Extracted data entries »
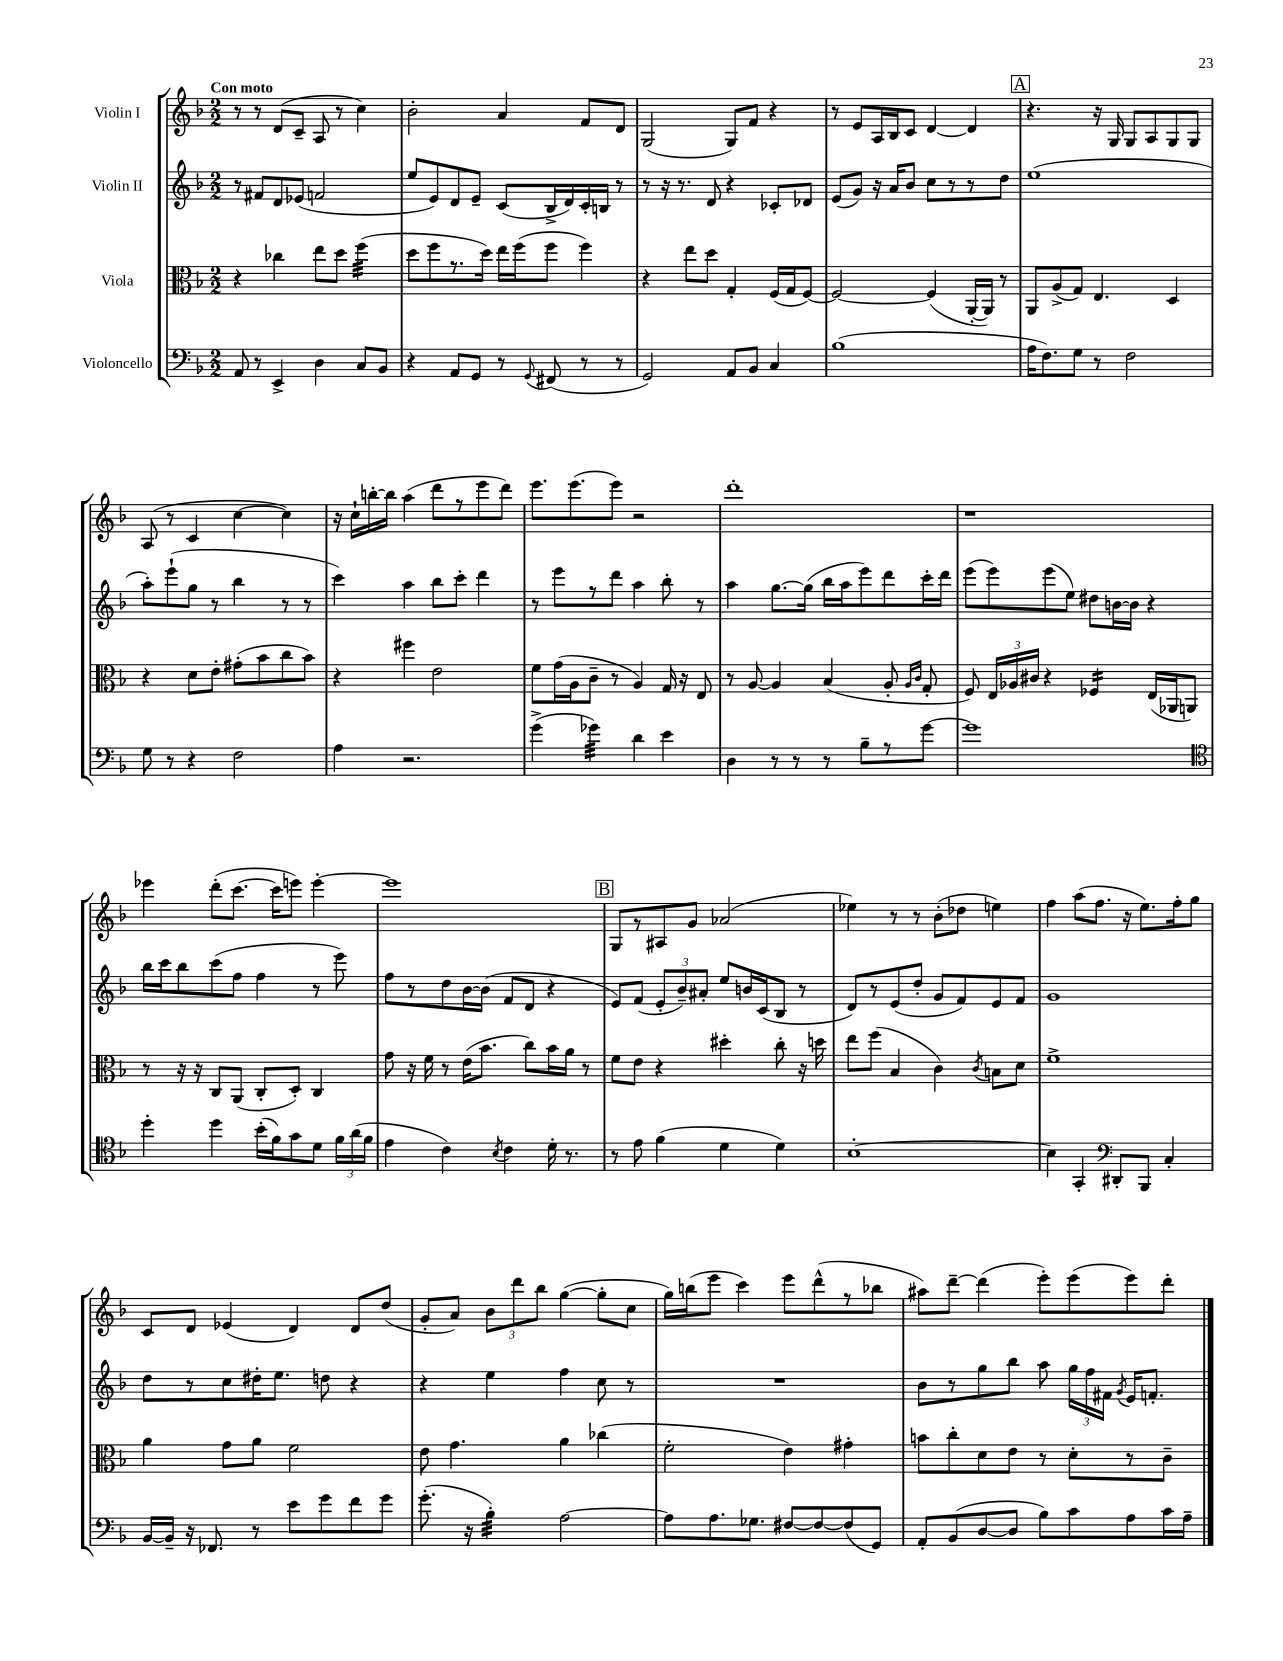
<<
\new StaffGroup <<
\new Staff = "s0" \with { instrumentName = "Violin I" } {
    \clef treble \key f \major \numericTimeSignature \time 2/2 \tempo "Con moto"
    \autoBeamOff r8 r8 d'8[( c'8]-- a8 r8 c''4) |
    bes'2-. a'4 f'8[ d'8] |
    g2( g8[) f'8] r4 |
    r8 e'8[ a16 bes16 c'8] d'4~ d'4 |
    \mark \markup { \box "A" } r4. r16 g16 g8[ a8 g8 g8] |
    a8( r8 c'4 c''4~ c''4) |
    r16 c''16[-! b''16~-. b''16] a''4( d'''8[ r8 e'''8 d'''8]) |
    e'''8.[ e'''8.( e'''8]) r2 |
    d'''1-. |
    r1 |
    ees'''4 d'''8[-.( c'''8.]~ c'''16[ e'''8]) e'''4~-. |
    e'''1 |
    \mark \markup { \box "B" } g8[ r8 ais8 g'8] aes'2( |
    ees''4) r8 r8 bes'8[-.( des''8] e''4) |
    f''4 a''8[( f''8.] r16 e''8.[) f''16-. g''8] |
    c'8[ d'8] ees'4( d'4) d'8[ d''8]( |
    g'8[-. a'8]) \tuplet 3/2 { bes'8[ d'''8 bes''8] } g''4~( g''8[-. c''8] |
    g''16[) b''16( e'''8] c'''4) e'''8[ d'''8-^( r8 bes''8] |
    ais''8[) d'''8]~-- d'''4( e'''8[-.) e'''8( e'''8) d'''8]-. \bar "|." |
}
\new Staff = "s1" \with { instrumentName = "Violin II" } {
    \clef treble \key f \major \numericTimeSignature \time 2/2
    \autoBeamOff r8 fis'8[ d'8 ees'8]( f'2 |
    e''8[ e'8) d'8 e'8]-- c'8[( bes16-> d'16) c'16-. b16] r8 |
    r8 r16 r8. d'8 r4 ces'8[-. des'8] |
    e'8[( g'8]) r16 a'16[ bes'8] c''8[ r8 r8 d''8] |
    \mark \markup { \box "A" } e''1( |
    a''8[-.) e'''8-!( g''8] r8 bes''4 r8 r8 |
    c'''4) a''4 bes''8[ c'''8]-. d'''4 |
    r8 e'''8[ r8 d'''8] a''4 bes''8-. r8 |
    a''4 g''8.[~ g''16]( bes''16[ a''16 e'''8) d'''8 c'''16-. d'''16] |
    e'''8[( e'''8) e'''8( e''8]) dis''8[ b'16~ b'16] r4 |
    bes''16[ c'''16 bes''8 c'''8( f''8] f''4 r8 e'''8) |
    f''8[ r8 d''8 bes'16~ bes'16]( f'8[ d'8] r4 |
    \mark \markup { \box "B" } e'8[) f'8]( \tuplet 3/2 { e'8[-. bes'8--) ais'8]-. } e''8[ b'16 c'16( bes8] r8 |
    d'8[) r8 e'8( d''8]-. g'8[ f'8) e'8 f'8] |
    g'1 |
    d''8[ r8 c''8 dis''16-. e''8.] d''8 r4 |
    r4 e''4 f''4 c''8 r8 |
    R1 |
    bes'8[ r8 g''8 bes''8] a''8 \tuplet 3/2 { g''16[ f''16 fis'16] } \acciaccatura { g'8 } e'16[ f'8.]-. \bar "|." |
}
\new Staff = "s2" \with { instrumentName = "Viola" } {
    \clef alto \key f \major \numericTimeSignature \time 2/2
    \autoBeamOff r4 ces''4 e''8[ d''8] f''4:32( |
    d''8[ f''8 r8. d''16]) e''16[ f''16( f''8] f''4) |
    r4 e''8[ d''8] g4-. f16[( g16 f8]~) |
    f2~ f4( a,16[~-. a,16]) r8 |
    \mark \markup { \box "A" } a,8[ a8->( g8]) e4. d4 |
    r4 d'8[ e'8]-. gis'8[-.( bes'8 c''8 bes'8]) |
    r4 fis''4 e'2 |
    f'8[ g'16( a16 c'8]-- r8 a4) g16 r16 e8 |
    r8 a8~ a4 bes4( a8-. \grace { a16[ c'16] } g8-. |
    f8) \tuplet 3/2 { e16[ aes16 cis'16] } r4 fes4:16 e16[( aes,16 a,8]) |
    r8 r16 r16 c8[ a,8]( c8[-. d8]-.) c4 |
    g'8 r16 f'16 r8 e'16[( bes'8.] c''8[) bes'16 a'16] r8 |
    \mark \markup { \box "B" } f'8[ e'8] r4 dis''4-. c''8-. r16 d''16 |
    e''8[ f''8]( bes4 c'4) \acciaccatura { c'8 } b8[ d'8] |
    f'1-> |
    a'4 g'8[ a'8] f'2 |
    e'8 g'4. a'4 ces''4( |
    f'2-. e'4) gis'4-. |
    b'8[ c''8-. d'8 e'8] r8 d'8[-. r8 c'8]-- \bar "|." |
}
\new Staff = "s3" \with { instrumentName = "Violoncello" } {
    \clef bass \key f \major \numericTimeSignature \time 2/2
    \autoBeamOff a,8 r8 e,4-> d4 c8[ bes,8] |
    r4 a,8[ g,8] r8 \appoggiatura { g,8 } fis,8( r8 r8 |
    g,2) a,8[ bes,8] c4 |
    bes1( |
    \mark \markup { \box "A" } a16[ f8.) g8] r8 f2 |
    g8 r8 r4 f2 |
    a4 r2. |
    g'4->( ges'4:32) d'4 e'4 |
    d4 r8 r8 r8 bes8[-- r8 g'8]~ |
    g'1 |
    \clef tenor d''4-. d''4 bes'16[-.( f'16) g'8 d'8] \tuplet 3/2 { f'16[ a'16( f'16] } |
    e'4 c'4) \acciaccatura { bes8 } c'4 d'16-. r8. |
    \mark \markup { \box "B" } r8 e'8 f'4( d'4 d'4) |
    bes1~-. |
    bes4 g,4-. \clef bass dis,8[-. bes,,8] c4-. |
    bes,16[~ bes,16]-- r16 fes,8. r8 e'8[ g'8 f'8 g'8] |
    g'8.-.( r16 bes4:32-.) a2~ |
    a8[ a8. ges8.] fis8[~ fis8~ fis8( g,8]) |
    a,8[-. bes,8( d8~ d8] bes8[) c'8 a8 c'16 a16]-- \bar "|." |
}
>>
>>
\layout { \context { \Score \remove "Bar_number_engraver" } }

EXERCISE DIRECTIONS »
Please copy out every line of the items above without any change, but leave out the pictures.

OUTPUT FOR THIS EXERCISE »
<<
\new StaffGroup <<
\new Staff = "s0" \with { instrumentName = "Violin I" } {
    \clef treble \key f \major \numericTimeSignature \time 2/2 \tempo "Con moto"
    \autoBeamOff r8 r8 d'8[( c'8]-- a8 r8 c''4) |
    bes'2-. a'4 f'8[ d'8] |
    g2( g8[) f'8] r4 |
    r8 e'8[ a16 bes16 c'8] d'4~ d'4 |
    \mark \markup { \box "A" } r4. r16 g16 g8[ a8 g8 g8] |
    a8( r8 c'4 c''4~ c''4) |
    r16 c''16[-! b''16~-. b''16] a''4( d'''8[ r8 e'''8 d'''8]) |
    e'''8.[ e'''8.( e'''8]) r2 |
    d'''1-. |
    r1 |
    ees'''4 d'''8[-.( c'''8.]~ c'''16[ e'''8]) e'''4~-. |
    e'''1 |
    \mark \markup { \box "B" } g8[ r8 ais8 g'8] aes'2( |
    ees''4) r8 r8 bes'8[-.( des''8] e''4) |
    f''4 a''8[( f''8.] r16 e''8.[) f''16-. g''8] |
    c'8[ d'8] ees'4( d'4) d'8[ d''8]( |
    g'8[-. a'8]) \tuplet 3/2 { bes'8[ d'''8 bes''8] } g''4~( g''8[-. c''8] |
    g''16[) b''16( e'''8] c'''4) e'''8[ d'''8-^( r8 bes''8] |
    ais''8[) d'''8]~-- d'''4( e'''8[-.) e'''8( e'''8) d'''8]-. \bar "|." |
}
\new Staff = "s1" \with { instrumentName = "Violin II" } {
    \clef treble \key f \major \numericTimeSignature \time 2/2
    \autoBeamOff r8 fis'8[ d'8 ees'8]( f'2 |
    e''8[ e'8) d'8 e'8]-- c'8[( bes16-> d'16) c'16-. b16] r8 |
    r8 r16 r8. d'8 r4 ces'8[-. des'8] |
    e'8[( g'8]) r16 a'16[ bes'8] c''8[ r8 r8 d''8] |
    \mark \markup { \box "A" } e''1( |
    a''8[-.) e'''8-!( g''8] r8 bes''4 r8 r8 |
    c'''4) a''4 bes''8[ c'''8]-. d'''4 |
    r8 e'''8[ r8 d'''8] a''4 bes''8-. r8 |
    a''4 g''8.[~ g''16]( bes''16[ a''16 e'''8) d'''8 c'''16-. d'''16] |
    e'''8[( e'''8) e'''8( e''8]) dis''8[ b'16~ b'16] r4 |
    bes''16[ c'''16 bes''8 c'''8( f''8] f''4 r8 e'''8) |
    f''8[ r8 d''8 bes'16~ bes'16]( f'8[ d'8] r4 |
    \mark \markup { \box "B" } e'8[) f'8]( \tuplet 3/2 { e'8[-. bes'8--) ais'8]-. } e''8[ b'16 c'16( bes8] r8 |
    d'8[) r8 e'8( d''8]-. g'8[ f'8) e'8 f'8] |
    g'1 |
    d''8[ r8 c''8 dis''16-. e''8.] d''8 r4 |
    r4 e''4 f''4 c''8 r8 |
    R1 |
    bes'8[ r8 g''8 bes''8] a''8 \tuplet 3/2 { g''16[ f''16 fis'16] } \acciaccatura { g'8 } e'16[ f'8.]-. \bar "|." |
}
\new Staff = "s2" \with { instrumentName = "Viola" } {
    \clef alto \key f \major \numericTimeSignature \time 2/2
    \autoBeamOff r4 ces''4 e''8[ d''8] f''4:32( |
    d''8[ f''8 r8. d''16]) e''16[ f''16( f''8] f''4) |
    r4 e''8[ d''8] g4-. f16[( g16 f8]~) |
    f2~ f4( a,16[~-. a,16]) r8 |
    \mark \markup { \box "A" } a,8[ a8->( g8]) e4. d4 |
    r4 d'8[ e'8]-. gis'8[-.( bes'8 c''8 bes'8]) |
    r4 fis''4 e'2 |
    f'8[ g'16( a16 c'8]-- r8 a4) g16 r16 e8 |
    r8 a8~ a4 bes4( a8-. \grace { a16[ c'16] } g8-. |
    f8) \tuplet 3/2 { e16[ aes16 cis'16] } r4 fes4:16 e16[( aes,16 a,8]) |
    r8 r16 r16 c8[ a,8]( c8[-. d8]-.) c4 |
    g'8 r16 f'16 r8 e'16[( bes'8.] c''8[) bes'16 a'16] r8 |
    \mark \markup { \box "B" } f'8[ e'8] r4 dis''4-. c''8-. r16 d''16 |
    e''8[ f''8]( bes4 c'4) \acciaccatura { c'8 } b8[ d'8] |
    f'1-> |
    a'4 g'8[ a'8] f'2 |
    e'8 g'4. a'4 ces''4( |
    f'2-. e'4) gis'4-. |
    b'8[ c''8-. d'8 e'8] r8 d'8[-. r8 c'8]-- \bar "|." |
}
\new Staff = "s3" \with { instrumentName = "Violoncello" } {
    \clef bass \key f \major \numericTimeSignature \time 2/2
    \autoBeamOff a,8 r8 e,4-> d4 c8[ bes,8] |
    r4 a,8[ g,8] r8 \appoggiatura { g,8 } fis,8( r8 r8 |
    g,2) a,8[ bes,8] c4 |
    bes1( |
    \mark \markup { \box "A" } a16[ f8.) g8] r8 f2 |
    g8 r8 r4 f2 |
    a4 r2. |
    g'4->( ges'4:32) d'4 e'4 |
    d4 r8 r8 r8 bes8[-- r8 g'8]~ |
    g'1 |
    \clef tenor d''4-. d''4 bes'16[-.( f'16) g'8 d'8] \tuplet 3/2 { f'16[ a'16( f'16] } |
    e'4 c'4) \acciaccatura { bes8 } c'4 d'16-. r8. |
    \mark \markup { \box "B" } r8 e'8 f'4( d'4 d'4) |
    bes1~-. |
    bes4 g,4-. \clef bass dis,8[-. bes,,8] c4-. |
    bes,16[~ bes,16]-- r16 fes,8. r8 e'8[ g'8 f'8 g'8] |
    g'8.-.( r16 bes4:32-.) a2~ |
    a8[ a8. ges8.] fis8[~ fis8~ fis8( g,8]) |
    a,8[-. bes,8( d8~ d8] bes8[) c'8 a8 c'16 a16]-- \bar "|." |
}
>>
>>
\layout { \context { \Score \remove "Bar_number_engraver" } }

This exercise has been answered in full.